━━ Exercise materials
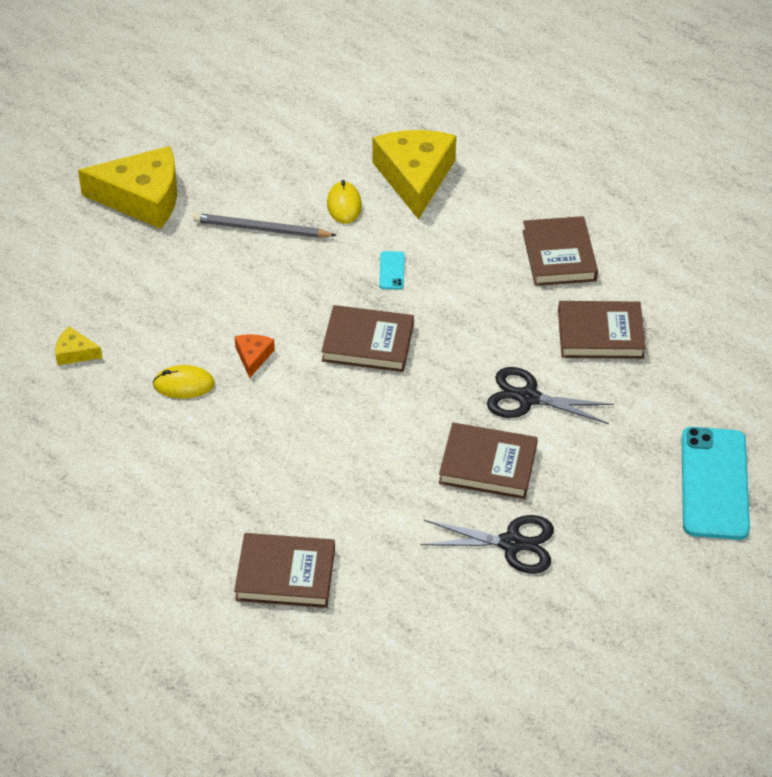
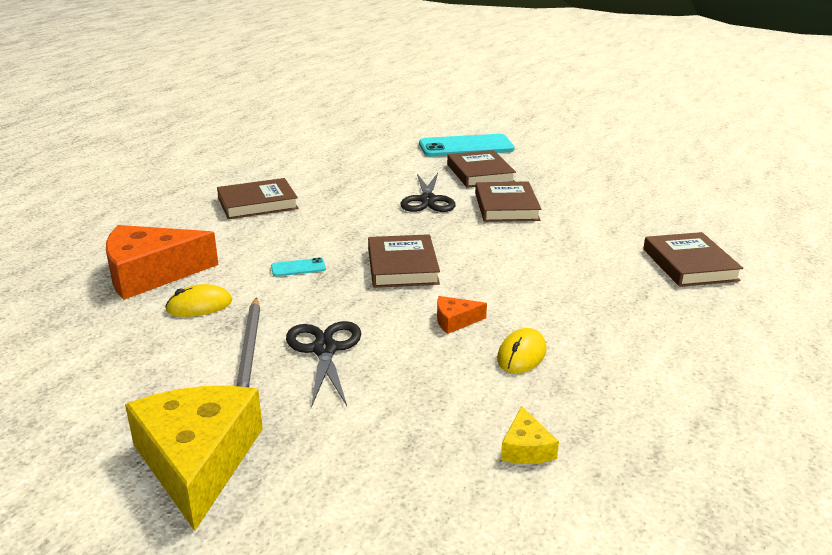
camera: 105 degrees left, 20 degrees down
(183, 384) = (521, 355): yellow mouse -> yellow mouse turned 45 degrees clockwise
(415, 177) = (150, 274): yellow cheese -> orange cheese
(511, 543) = (571, 193): black scissors -> black scissors (324, 349)
(600, 334) = (345, 184): brown book -> brown book (480, 173)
━━━━
_Exercise brief_
Each line above is to be copied exactly, and the pictures are to be dropped.

_Answer area_
camera: 105 degrees left, 20 degrees down
(183, 384) = (521, 355): yellow mouse -> yellow mouse turned 45 degrees clockwise
(415, 177) = (150, 274): yellow cheese -> orange cheese
(511, 543) = (571, 193): black scissors -> black scissors (324, 349)
(600, 334) = (345, 184): brown book -> brown book (480, 173)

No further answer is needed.